Exercise materials —
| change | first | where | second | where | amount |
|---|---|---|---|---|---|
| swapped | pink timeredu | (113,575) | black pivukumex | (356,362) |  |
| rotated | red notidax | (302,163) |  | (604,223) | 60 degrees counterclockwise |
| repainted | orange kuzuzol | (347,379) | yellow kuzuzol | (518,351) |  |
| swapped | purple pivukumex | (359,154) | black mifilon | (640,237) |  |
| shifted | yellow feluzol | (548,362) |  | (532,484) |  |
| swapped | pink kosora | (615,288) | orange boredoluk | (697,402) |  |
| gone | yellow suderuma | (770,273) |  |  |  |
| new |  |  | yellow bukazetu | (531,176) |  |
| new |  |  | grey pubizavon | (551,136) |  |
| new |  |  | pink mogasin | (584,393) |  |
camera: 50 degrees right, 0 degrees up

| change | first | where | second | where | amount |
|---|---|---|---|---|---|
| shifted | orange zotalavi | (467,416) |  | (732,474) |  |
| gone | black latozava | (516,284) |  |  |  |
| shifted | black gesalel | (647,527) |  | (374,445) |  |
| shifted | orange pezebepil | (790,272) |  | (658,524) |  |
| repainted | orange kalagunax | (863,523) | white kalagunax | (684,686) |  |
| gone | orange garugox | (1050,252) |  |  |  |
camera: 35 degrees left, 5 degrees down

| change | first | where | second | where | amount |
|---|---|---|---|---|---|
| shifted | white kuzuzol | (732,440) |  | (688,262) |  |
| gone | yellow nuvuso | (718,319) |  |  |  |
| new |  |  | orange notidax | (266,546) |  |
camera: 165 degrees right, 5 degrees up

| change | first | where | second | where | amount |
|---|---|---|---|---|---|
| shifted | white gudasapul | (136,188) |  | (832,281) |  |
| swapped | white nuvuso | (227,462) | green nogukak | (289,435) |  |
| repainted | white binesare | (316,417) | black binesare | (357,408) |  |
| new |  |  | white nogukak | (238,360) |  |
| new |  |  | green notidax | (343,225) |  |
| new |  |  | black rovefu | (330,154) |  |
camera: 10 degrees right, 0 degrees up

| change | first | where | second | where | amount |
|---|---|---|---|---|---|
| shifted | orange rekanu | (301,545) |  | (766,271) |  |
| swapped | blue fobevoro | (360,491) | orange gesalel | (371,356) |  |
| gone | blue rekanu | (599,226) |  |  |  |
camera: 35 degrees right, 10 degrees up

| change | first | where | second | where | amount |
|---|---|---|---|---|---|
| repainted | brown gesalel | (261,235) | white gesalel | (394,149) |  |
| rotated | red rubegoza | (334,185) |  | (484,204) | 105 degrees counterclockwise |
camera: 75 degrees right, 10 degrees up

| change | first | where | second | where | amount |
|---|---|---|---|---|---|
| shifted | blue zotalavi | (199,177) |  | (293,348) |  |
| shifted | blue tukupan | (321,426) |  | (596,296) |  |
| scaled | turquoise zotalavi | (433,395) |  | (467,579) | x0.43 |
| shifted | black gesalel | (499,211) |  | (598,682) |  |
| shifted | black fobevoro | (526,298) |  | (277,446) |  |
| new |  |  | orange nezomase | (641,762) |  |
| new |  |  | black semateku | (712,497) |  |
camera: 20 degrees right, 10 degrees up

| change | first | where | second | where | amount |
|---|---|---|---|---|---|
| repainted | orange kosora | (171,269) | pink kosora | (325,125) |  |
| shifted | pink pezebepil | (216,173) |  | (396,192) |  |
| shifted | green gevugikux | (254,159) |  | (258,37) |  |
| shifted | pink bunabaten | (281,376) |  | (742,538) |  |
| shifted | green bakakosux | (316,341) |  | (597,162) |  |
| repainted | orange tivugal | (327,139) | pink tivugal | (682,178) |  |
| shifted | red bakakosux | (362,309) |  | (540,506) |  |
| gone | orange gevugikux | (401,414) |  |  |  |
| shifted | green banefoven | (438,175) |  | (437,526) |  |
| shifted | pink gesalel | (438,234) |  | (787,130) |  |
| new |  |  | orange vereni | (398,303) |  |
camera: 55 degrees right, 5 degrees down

Your goal — A complete, exact transcription of the data above is required.

Solution to this exercise —
| change | first | where | second | where | amount |
|---|---|---|---|---|---|
| swapped | pink timeredu | (113,575) | black pivukumex | (356,362) |  |
| rotated | red notidax | (302,163) |  | (604,223) | 60 degrees counterclockwise |
| repainted | orange kuzuzol | (347,379) | yellow kuzuzol | (518,351) |  |
| swapped | purple pivukumex | (359,154) | black mifilon | (640,237) |  |
| shifted | yellow feluzol | (548,362) |  | (532,484) |  |
| swapped | pink kosora | (615,288) | orange boredoluk | (697,402) |  |
| gone | yellow suderuma | (770,273) |  |  |  |
| new |  |  | yellow bukazetu | (531,176) |  |
| new |  |  | grey pubizavon | (551,136) |  |
| new |  |  | pink mogasin | (584,393) |  |
camera: 50 degrees right, 0 degrees up

| change | first | where | second | where | amount |
|---|---|---|---|---|---|
| shifted | orange zotalavi | (467,416) |  | (732,474) |  |
| gone | black latozava | (516,284) |  |  |  |
| shifted | black gesalel | (647,527) |  | (374,445) |  |
| shifted | orange pezebepil | (790,272) |  | (658,524) |  |
| repainted | orange kalagunax | (863,523) | white kalagunax | (684,686) |  |
| gone | orange garugox | (1050,252) |  |  |  |
camera: 35 degrees left, 5 degrees down

| change | first | where | second | where | amount |
|---|---|---|---|---|---|
| shifted | white kuzuzol | (732,440) |  | (688,262) |  |
| gone | yellow nuvuso | (718,319) |  |  |  |
| new |  |  | orange notidax | (266,546) |  |
camera: 165 degrees right, 5 degrees up

| change | first | where | second | where | amount |
|---|---|---|---|---|---|
| shifted | white gudasapul | (136,188) |  | (832,281) |  |
| swapped | white nuvuso | (227,462) | green nogukak | (289,435) |  |
| repainted | white binesare | (316,417) | black binesare | (357,408) |  |
| new |  |  | white nogukak | (238,360) |  |
| new |  |  | green notidax | (343,225) |  |
| new |  |  | black rovefu | (330,154) |  |
camera: 10 degrees right, 0 degrees up

| change | first | where | second | where | amount |
|---|---|---|---|---|---|
| shifted | orange rekanu | (301,545) |  | (766,271) |  |
| swapped | blue fobevoro | (360,491) | orange gesalel | (371,356) |  |
| gone | blue rekanu | (599,226) |  |  |  |
camera: 35 degrees right, 10 degrees up

| change | first | where | second | where | amount |
|---|---|---|---|---|---|
| repainted | brown gesalel | (261,235) | white gesalel | (394,149) |  |
| rotated | red rubegoza | (334,185) |  | (484,204) | 105 degrees counterclockwise |
camera: 75 degrees right, 10 degrees up

| change | first | where | second | where | amount |
|---|---|---|---|---|---|
| shifted | blue zotalavi | (199,177) |  | (293,348) |  |
| shifted | blue tukupan | (321,426) |  | (596,296) |  |
| scaled | turquoise zotalavi | (433,395) |  | (467,579) | x0.43 |
| shifted | black gesalel | (499,211) |  | (598,682) |  |
| shifted | black fobevoro | (526,298) |  | (277,446) |  |
| new |  |  | orange nezomase | (641,762) |  |
| new |  |  | black semateku | (712,497) |  |
camera: 20 degrees right, 10 degrees up

| change | first | where | second | where | amount |
|---|---|---|---|---|---|
| repainted | orange kosora | (171,269) | pink kosora | (325,125) |  |
| shifted | pink pezebepil | (216,173) |  | (396,192) |  |
| shifted | green gevugikux | (254,159) |  | (258,37) |  |
| shifted | pink bunabaten | (281,376) |  | (742,538) |  |
| shifted | green bakakosux | (316,341) |  | (597,162) |  |
| repainted | orange tivugal | (327,139) | pink tivugal | (682,178) |  |
| shifted | red bakakosux | (362,309) |  | (540,506) |  |
| gone | orange gevugikux | (401,414) |  |  |  |
| shifted | green banefoven | (438,175) |  | (437,526) |  |
| shifted | pink gesalel | (438,234) |  | (787,130) |  |
| new |  |  | orange vereni | (398,303) |  |
camera: 55 degrees right, 5 degrees down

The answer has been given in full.